--- MATERIALS PROVIDED Enclosed Below ---
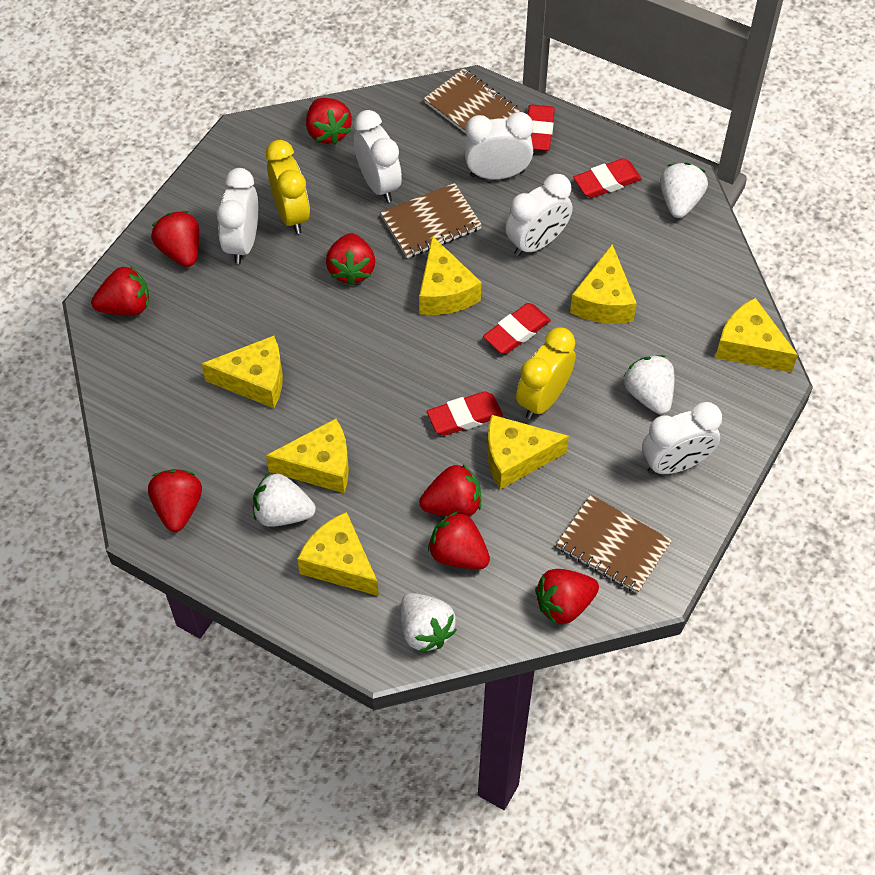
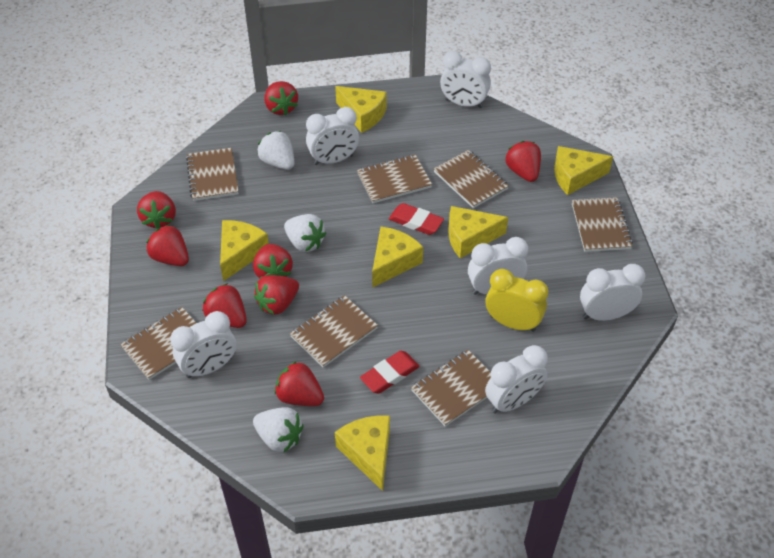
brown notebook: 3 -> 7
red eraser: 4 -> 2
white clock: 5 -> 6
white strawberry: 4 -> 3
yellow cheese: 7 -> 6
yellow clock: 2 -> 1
--- End of Enclosed MATERIALS PROVIDED ---
--- MATERIALS PROVIDED Enclosed Below ---
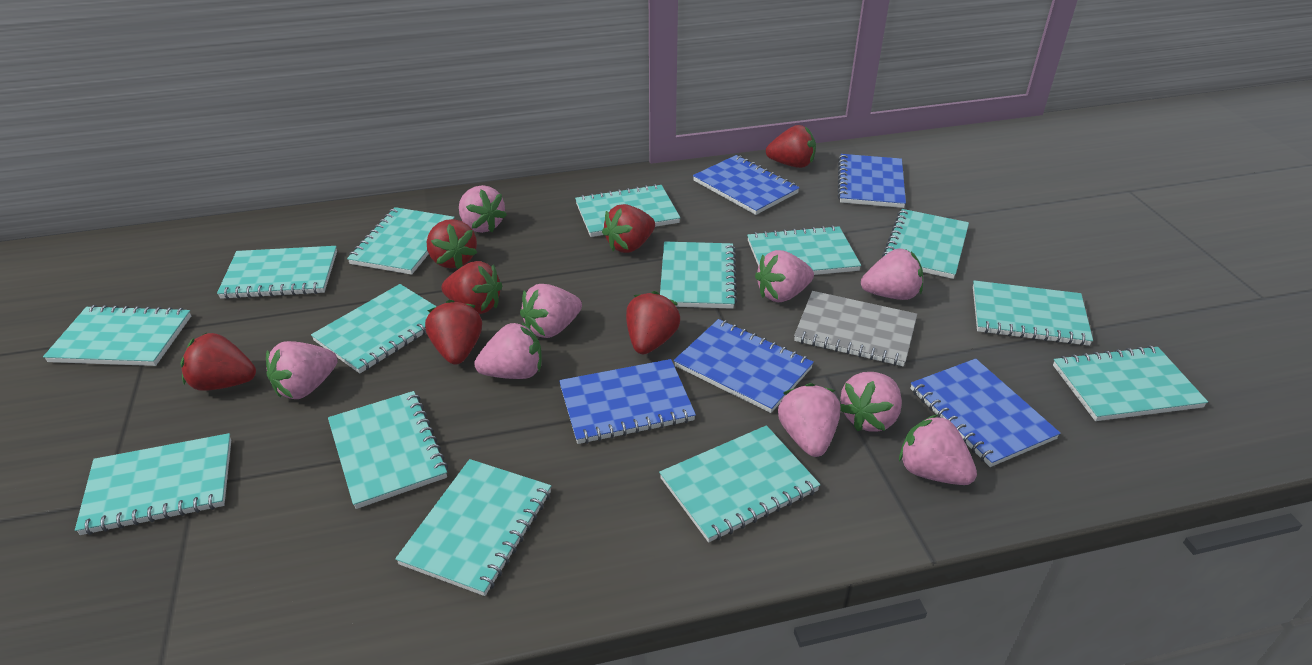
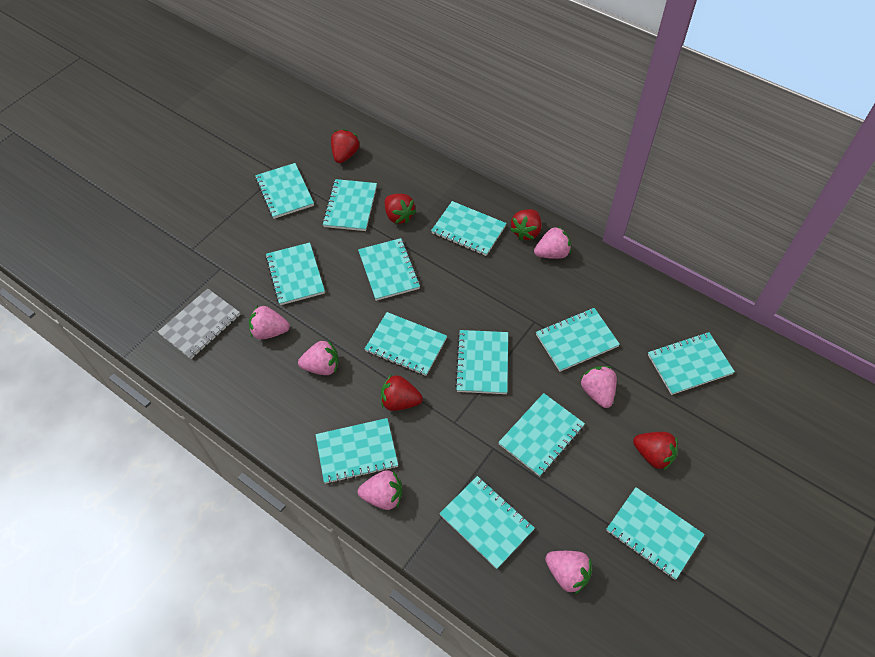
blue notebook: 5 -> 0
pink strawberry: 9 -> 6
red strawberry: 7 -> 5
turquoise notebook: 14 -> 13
--- End of Enclosed MATERIALS PROVIDED ---
--- MATERIALS PROVIDED Enclosed Below ---
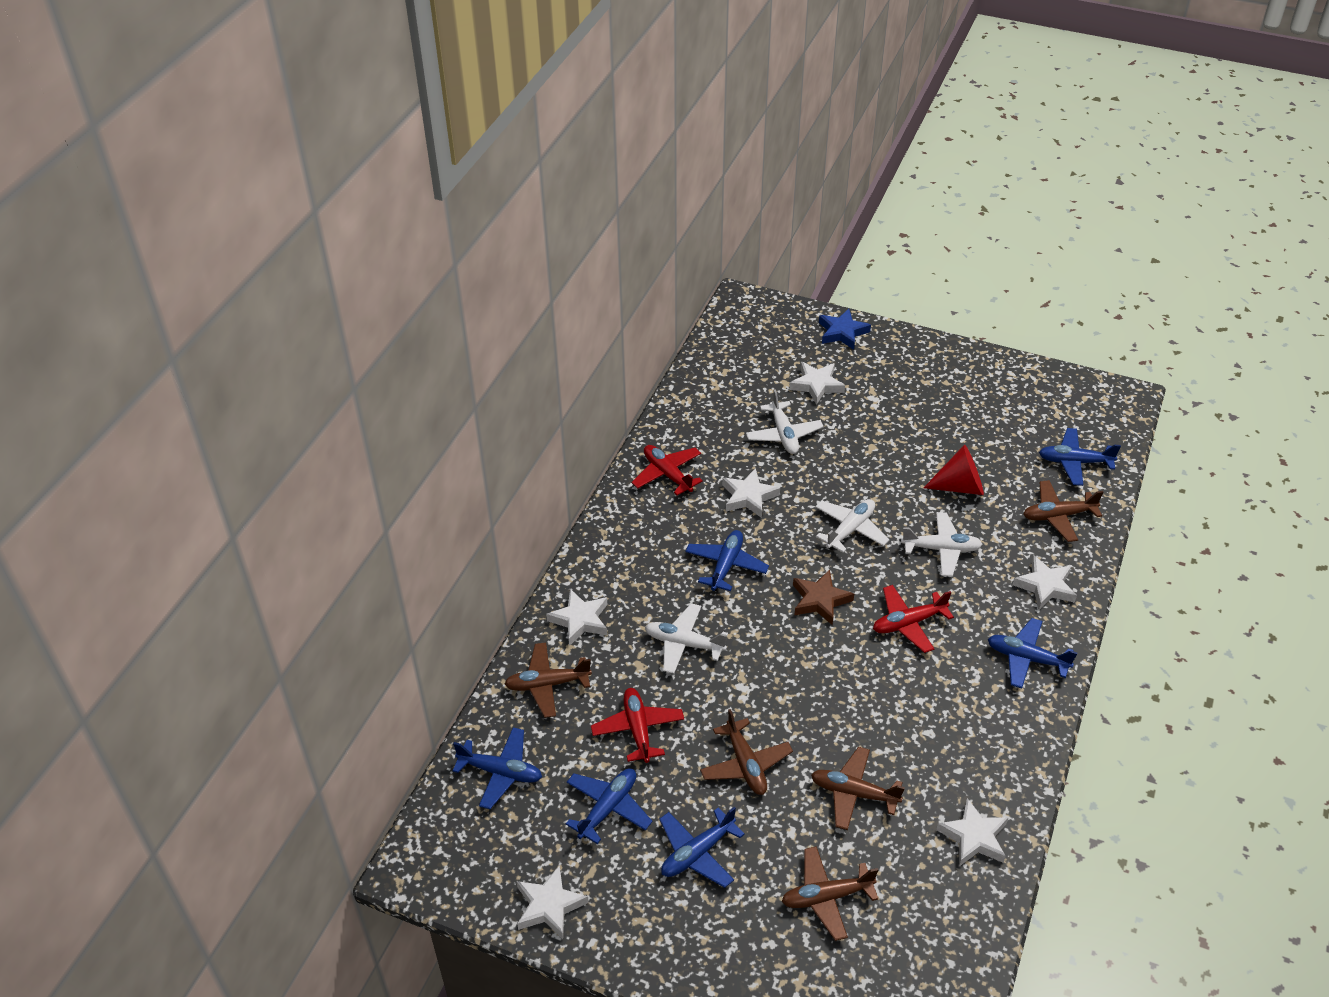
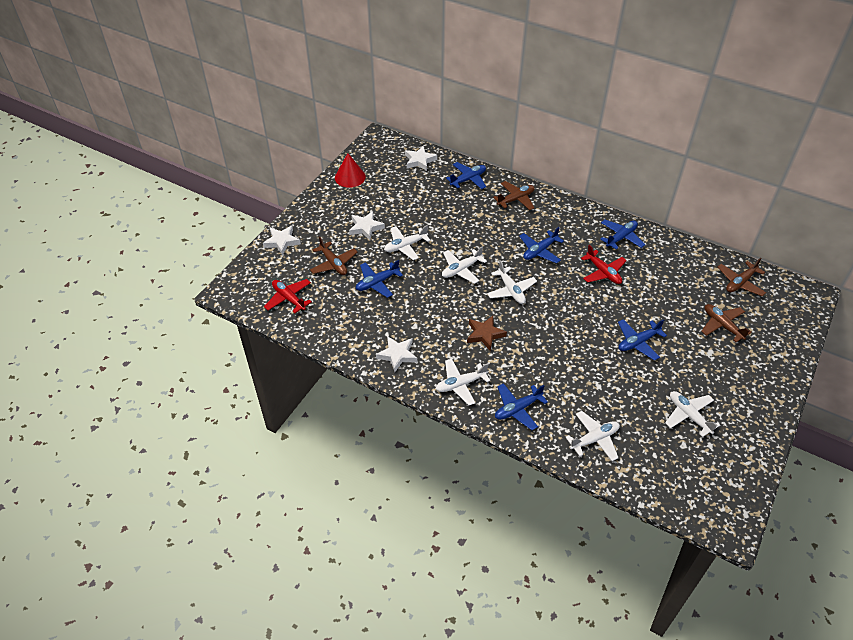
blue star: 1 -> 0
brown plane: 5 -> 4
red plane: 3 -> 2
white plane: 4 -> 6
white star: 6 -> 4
--- End of Enclosed MATERIALS PROVIDED ---
● TASK GOAL:
Lines in the entries above that hold "white" should be counted; give only that count.

● RESPONSE TO THE TASK:
4